#### HOW TO COMPLETE THIS TASK:
Check each line of the material below, and copy it if it holds the string "XSHUT".

#### DATASET ENTRIES:
○ ○ ○ ○ ○

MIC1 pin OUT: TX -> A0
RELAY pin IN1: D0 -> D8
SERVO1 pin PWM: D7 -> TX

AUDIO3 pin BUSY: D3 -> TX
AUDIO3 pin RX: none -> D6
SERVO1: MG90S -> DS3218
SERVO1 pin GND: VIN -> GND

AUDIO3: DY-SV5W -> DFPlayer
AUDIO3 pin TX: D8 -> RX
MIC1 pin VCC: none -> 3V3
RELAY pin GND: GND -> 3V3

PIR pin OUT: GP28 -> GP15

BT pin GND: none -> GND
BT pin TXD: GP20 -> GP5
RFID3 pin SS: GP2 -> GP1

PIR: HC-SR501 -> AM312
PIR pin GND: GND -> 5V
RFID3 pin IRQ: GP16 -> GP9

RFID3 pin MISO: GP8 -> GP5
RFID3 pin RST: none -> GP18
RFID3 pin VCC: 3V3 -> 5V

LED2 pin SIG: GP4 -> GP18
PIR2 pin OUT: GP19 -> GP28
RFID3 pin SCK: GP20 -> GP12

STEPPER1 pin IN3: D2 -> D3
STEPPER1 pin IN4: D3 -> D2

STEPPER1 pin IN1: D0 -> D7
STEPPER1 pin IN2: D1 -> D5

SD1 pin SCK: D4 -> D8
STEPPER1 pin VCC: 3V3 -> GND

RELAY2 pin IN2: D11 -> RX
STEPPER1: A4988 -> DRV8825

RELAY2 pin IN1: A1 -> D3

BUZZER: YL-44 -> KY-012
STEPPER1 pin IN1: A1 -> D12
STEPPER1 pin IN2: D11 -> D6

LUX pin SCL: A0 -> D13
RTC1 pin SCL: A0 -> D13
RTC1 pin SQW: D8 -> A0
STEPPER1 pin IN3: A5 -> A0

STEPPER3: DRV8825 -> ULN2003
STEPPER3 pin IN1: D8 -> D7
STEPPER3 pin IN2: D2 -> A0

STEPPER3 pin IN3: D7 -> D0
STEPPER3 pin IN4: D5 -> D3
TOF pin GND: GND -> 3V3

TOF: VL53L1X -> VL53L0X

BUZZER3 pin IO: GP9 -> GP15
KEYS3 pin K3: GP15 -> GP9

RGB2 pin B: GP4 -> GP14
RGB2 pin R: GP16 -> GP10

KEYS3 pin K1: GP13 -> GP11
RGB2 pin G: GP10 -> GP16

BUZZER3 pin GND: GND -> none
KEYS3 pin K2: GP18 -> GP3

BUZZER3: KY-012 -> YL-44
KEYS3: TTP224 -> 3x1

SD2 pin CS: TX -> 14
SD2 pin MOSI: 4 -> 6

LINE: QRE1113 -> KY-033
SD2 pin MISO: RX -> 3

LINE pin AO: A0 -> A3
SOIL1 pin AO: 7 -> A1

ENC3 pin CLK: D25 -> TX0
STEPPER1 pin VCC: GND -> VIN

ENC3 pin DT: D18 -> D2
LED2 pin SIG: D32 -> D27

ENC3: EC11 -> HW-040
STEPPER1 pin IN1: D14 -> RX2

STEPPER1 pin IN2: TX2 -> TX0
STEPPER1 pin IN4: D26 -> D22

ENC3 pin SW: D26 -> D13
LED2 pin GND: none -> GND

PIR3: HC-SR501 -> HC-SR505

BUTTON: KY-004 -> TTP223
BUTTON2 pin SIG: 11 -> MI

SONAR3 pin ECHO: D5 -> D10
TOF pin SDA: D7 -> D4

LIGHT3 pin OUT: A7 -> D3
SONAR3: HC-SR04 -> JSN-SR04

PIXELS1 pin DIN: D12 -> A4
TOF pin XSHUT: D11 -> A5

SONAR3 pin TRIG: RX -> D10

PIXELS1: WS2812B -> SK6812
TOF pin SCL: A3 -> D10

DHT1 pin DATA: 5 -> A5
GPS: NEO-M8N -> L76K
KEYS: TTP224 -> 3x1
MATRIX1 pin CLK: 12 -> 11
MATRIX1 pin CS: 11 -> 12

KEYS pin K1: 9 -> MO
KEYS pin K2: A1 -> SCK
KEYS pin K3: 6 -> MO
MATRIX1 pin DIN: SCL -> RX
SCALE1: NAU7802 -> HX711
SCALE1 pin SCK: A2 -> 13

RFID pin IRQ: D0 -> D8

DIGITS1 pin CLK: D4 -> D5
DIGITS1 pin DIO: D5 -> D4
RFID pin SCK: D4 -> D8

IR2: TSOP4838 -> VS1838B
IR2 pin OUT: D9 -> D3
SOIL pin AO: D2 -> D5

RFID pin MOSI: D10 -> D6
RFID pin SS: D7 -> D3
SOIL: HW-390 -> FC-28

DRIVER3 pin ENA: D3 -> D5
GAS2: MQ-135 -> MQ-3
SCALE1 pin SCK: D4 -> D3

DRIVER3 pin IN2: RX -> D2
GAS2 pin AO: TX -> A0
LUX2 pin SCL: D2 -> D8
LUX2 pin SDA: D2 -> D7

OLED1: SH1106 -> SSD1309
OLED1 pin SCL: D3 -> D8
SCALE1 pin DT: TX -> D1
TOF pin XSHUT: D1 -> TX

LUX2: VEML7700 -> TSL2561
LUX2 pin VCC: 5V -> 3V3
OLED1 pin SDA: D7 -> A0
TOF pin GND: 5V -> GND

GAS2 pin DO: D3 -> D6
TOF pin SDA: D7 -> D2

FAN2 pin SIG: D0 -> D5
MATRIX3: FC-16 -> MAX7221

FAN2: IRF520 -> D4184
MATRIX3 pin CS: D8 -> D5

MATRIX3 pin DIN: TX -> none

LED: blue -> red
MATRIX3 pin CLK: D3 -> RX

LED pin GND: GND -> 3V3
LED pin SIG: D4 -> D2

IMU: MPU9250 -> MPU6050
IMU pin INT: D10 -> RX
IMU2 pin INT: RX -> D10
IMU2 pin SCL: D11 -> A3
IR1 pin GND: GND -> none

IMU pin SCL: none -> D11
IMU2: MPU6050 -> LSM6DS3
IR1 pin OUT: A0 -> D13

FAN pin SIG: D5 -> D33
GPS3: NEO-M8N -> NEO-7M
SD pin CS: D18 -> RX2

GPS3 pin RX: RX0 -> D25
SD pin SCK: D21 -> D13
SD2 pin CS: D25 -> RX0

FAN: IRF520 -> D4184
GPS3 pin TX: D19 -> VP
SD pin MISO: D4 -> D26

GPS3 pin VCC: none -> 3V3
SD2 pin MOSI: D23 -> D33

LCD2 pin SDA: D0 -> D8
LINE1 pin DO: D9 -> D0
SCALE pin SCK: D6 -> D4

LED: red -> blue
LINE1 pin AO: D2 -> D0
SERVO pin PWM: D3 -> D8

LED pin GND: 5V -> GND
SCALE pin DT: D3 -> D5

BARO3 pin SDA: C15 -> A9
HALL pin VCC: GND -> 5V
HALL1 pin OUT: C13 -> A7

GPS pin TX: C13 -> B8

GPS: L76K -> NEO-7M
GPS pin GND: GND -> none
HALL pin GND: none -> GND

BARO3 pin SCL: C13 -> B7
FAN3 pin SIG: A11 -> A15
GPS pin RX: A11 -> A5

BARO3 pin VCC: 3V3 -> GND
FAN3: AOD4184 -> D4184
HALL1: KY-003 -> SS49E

○ ○ ○ ○ ○

#### EXERCISE ANSWER:
TOF pin XSHUT: D11 -> A5
TOF pin XSHUT: D1 -> TX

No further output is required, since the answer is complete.